-- PROBLEM TO WORK ON --
Pull each line holding "minus" out of the entries below.

-- INPUT --
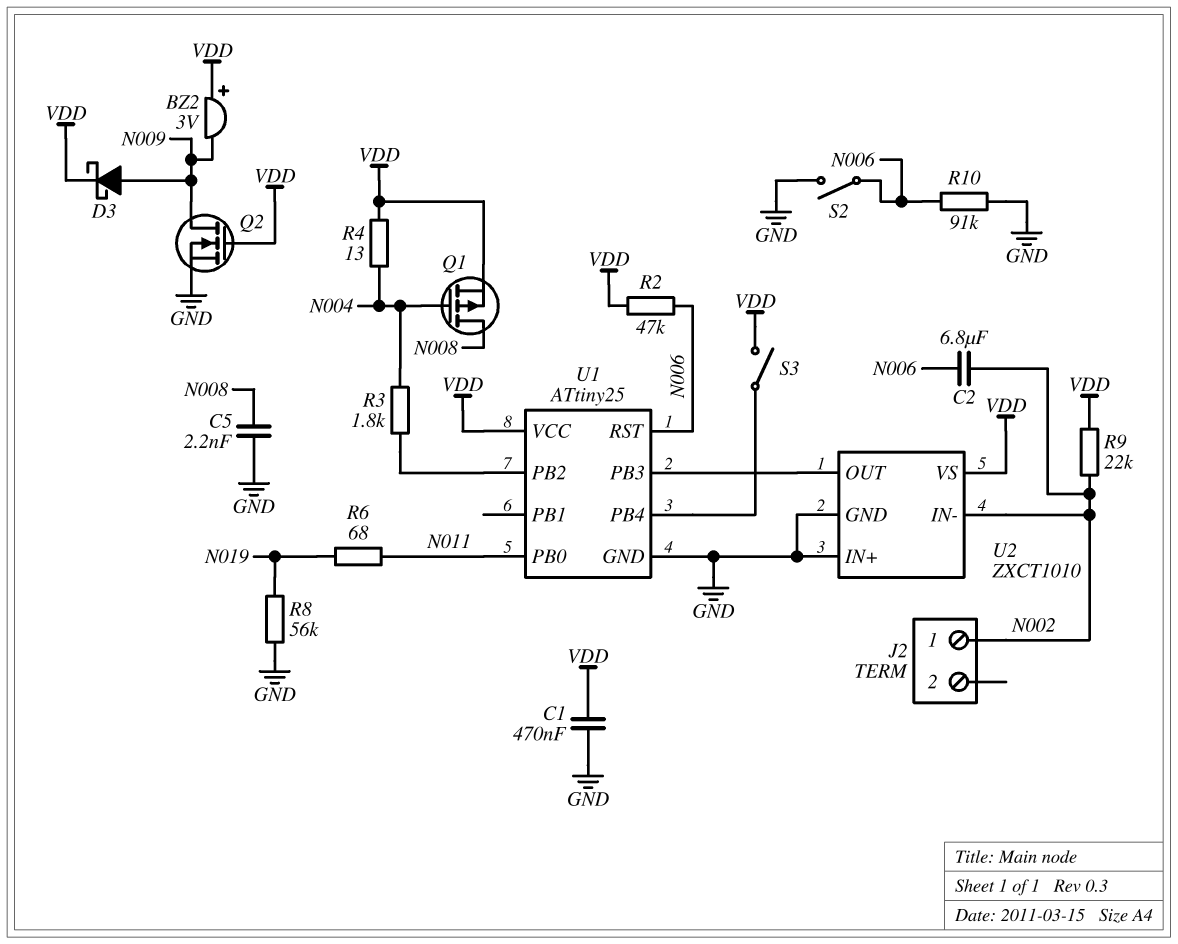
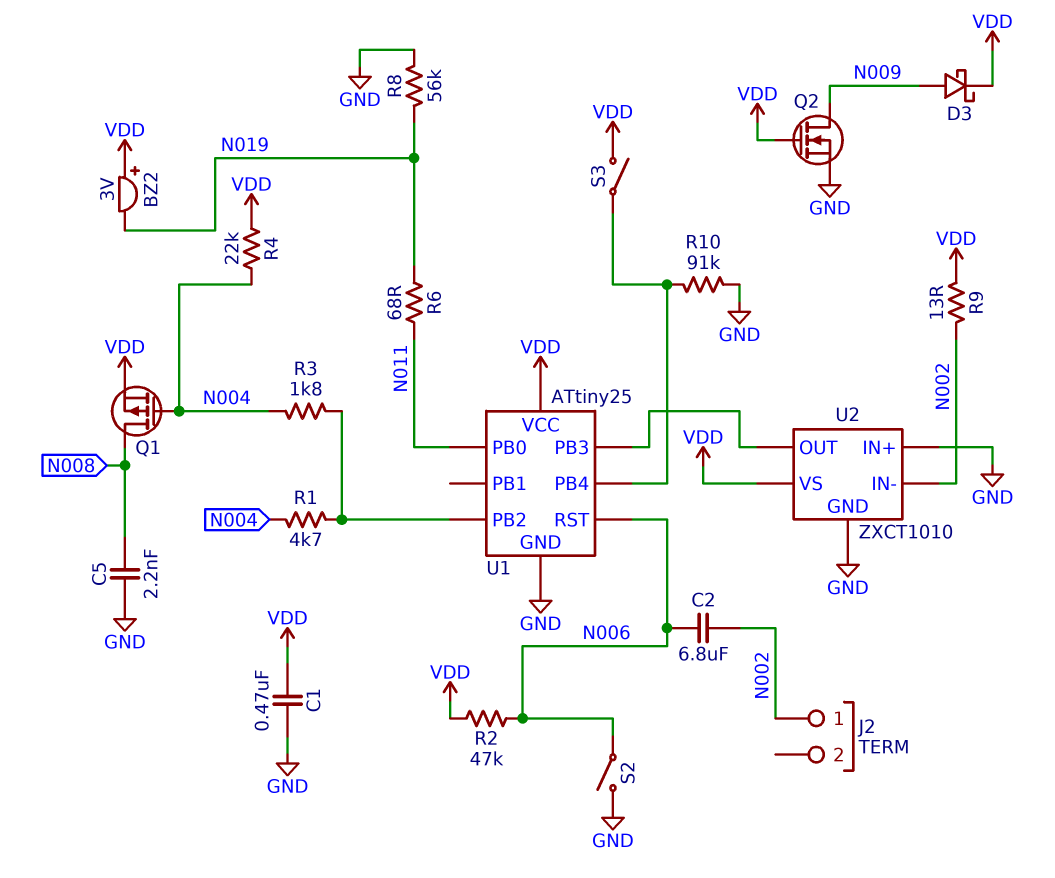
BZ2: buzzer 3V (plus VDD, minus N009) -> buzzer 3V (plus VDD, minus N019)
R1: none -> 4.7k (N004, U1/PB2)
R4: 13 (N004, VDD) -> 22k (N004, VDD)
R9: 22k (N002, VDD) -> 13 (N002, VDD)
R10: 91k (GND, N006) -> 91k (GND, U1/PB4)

--

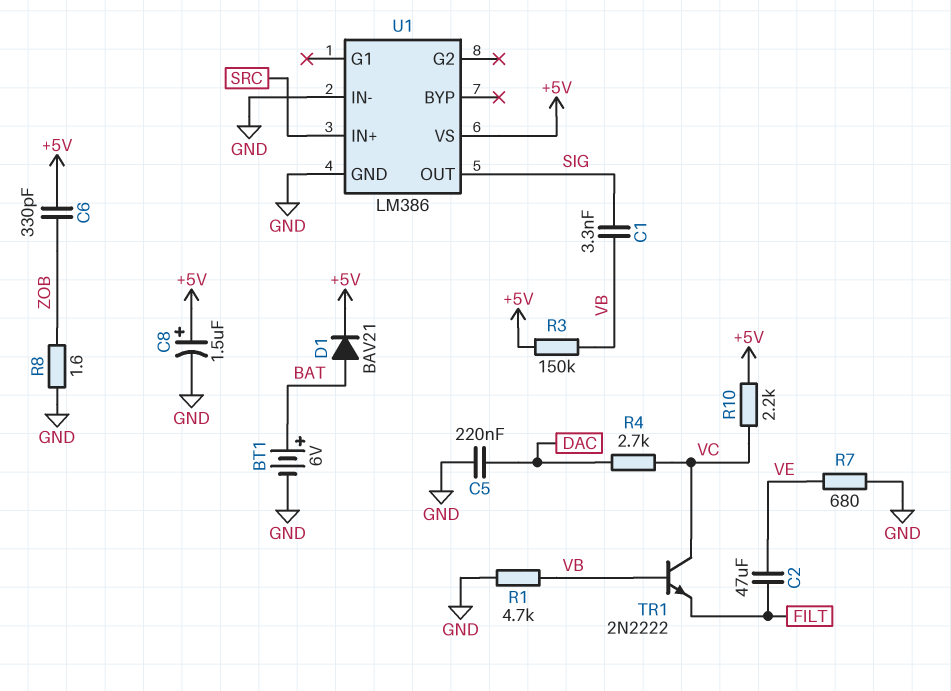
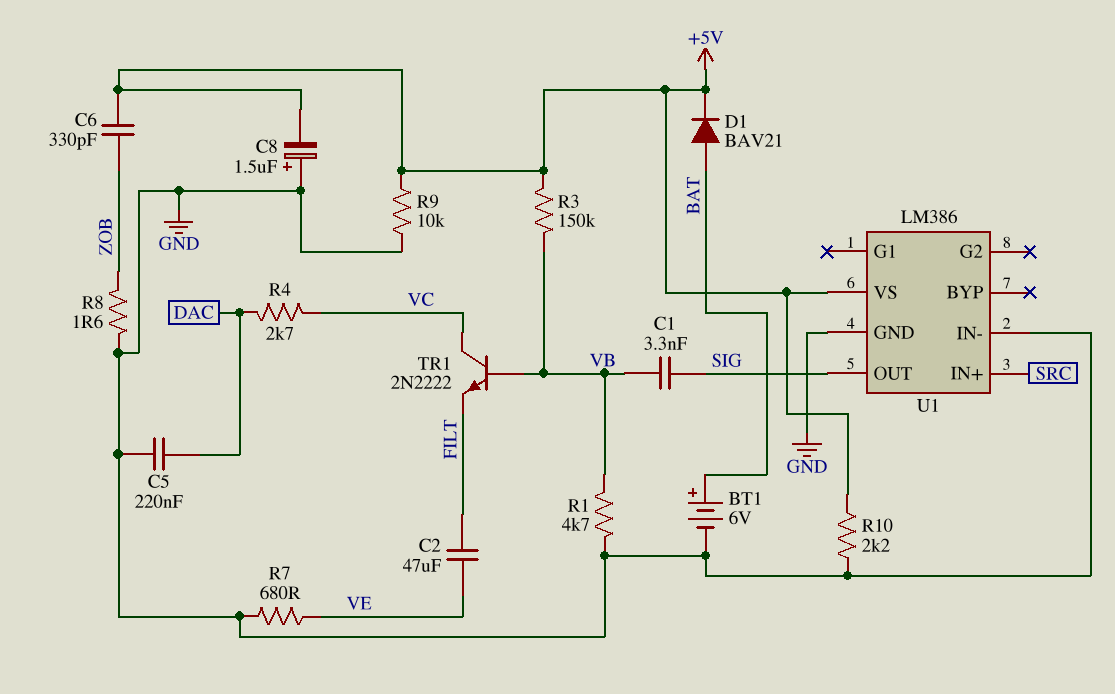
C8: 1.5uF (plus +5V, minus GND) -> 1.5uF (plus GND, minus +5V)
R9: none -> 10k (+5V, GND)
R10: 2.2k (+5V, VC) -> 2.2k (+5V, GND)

--

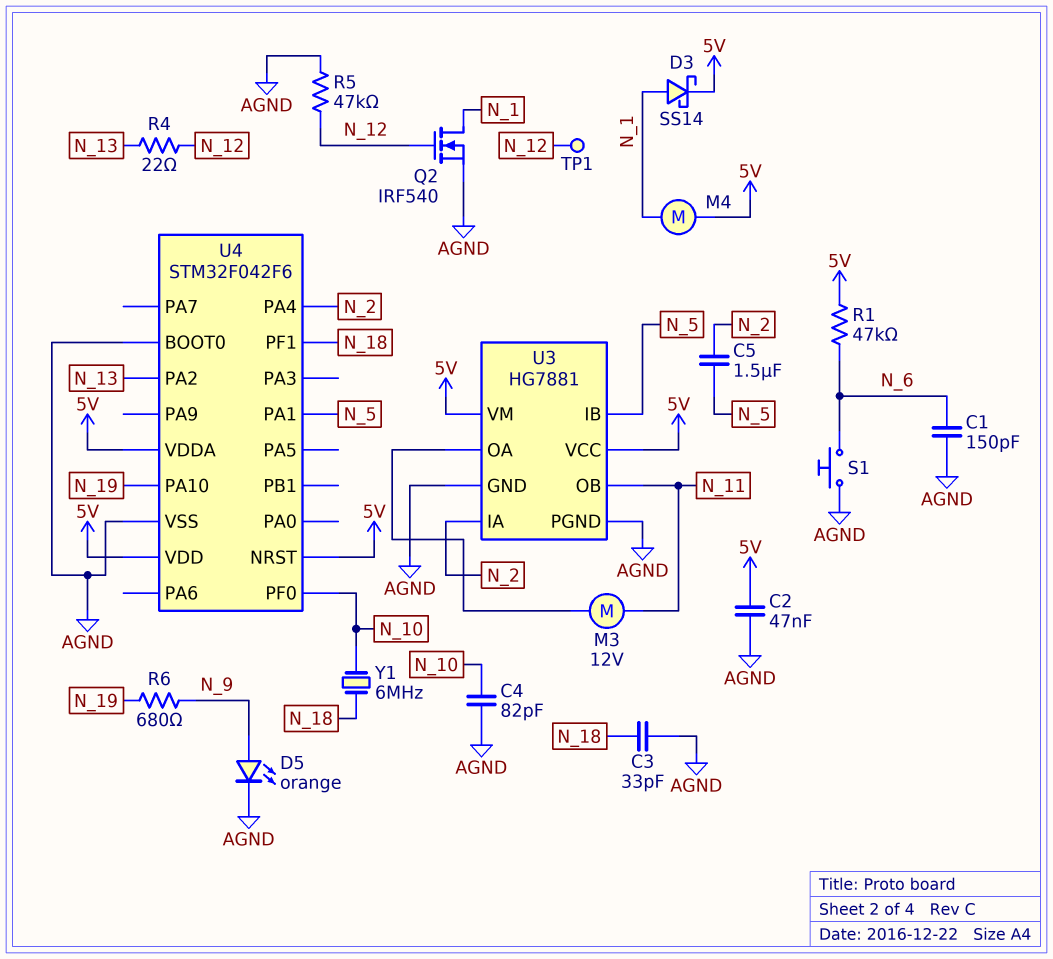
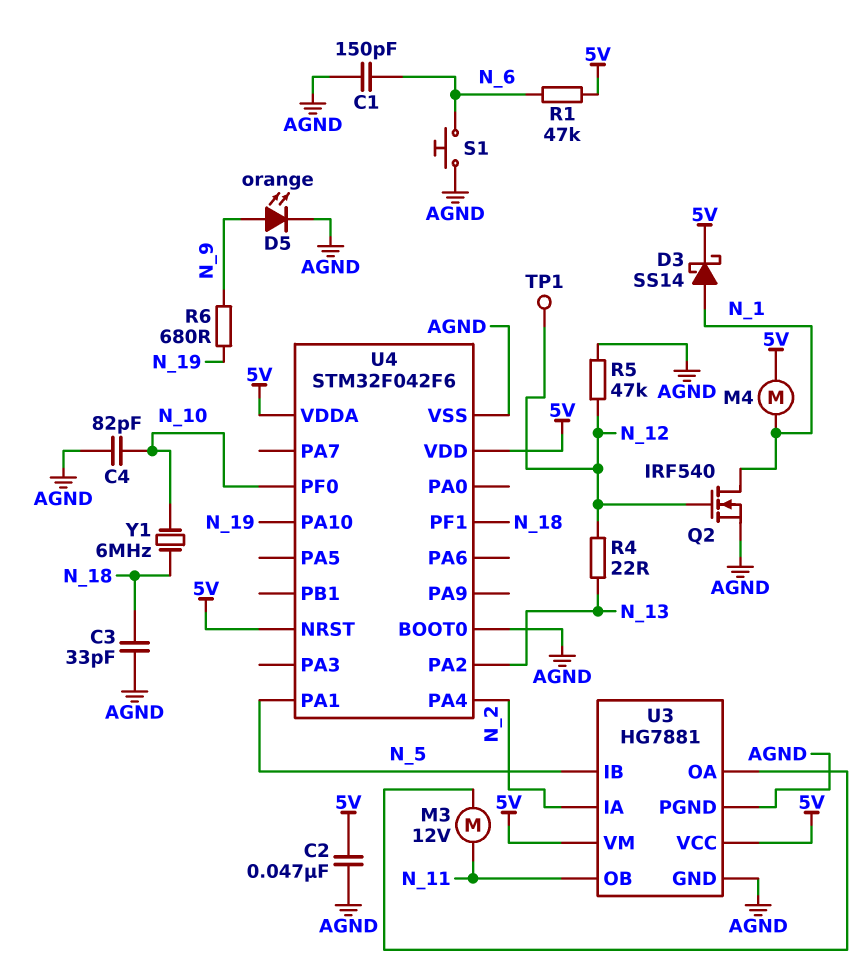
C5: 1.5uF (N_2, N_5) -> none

-- RESPONSE TO THE TASK --
BZ2: buzzer 3V (plus VDD, minus N009) -> buzzer 3V (plus VDD, minus N019)
C8: 1.5uF (plus +5V, minus GND) -> 1.5uF (plus GND, minus +5V)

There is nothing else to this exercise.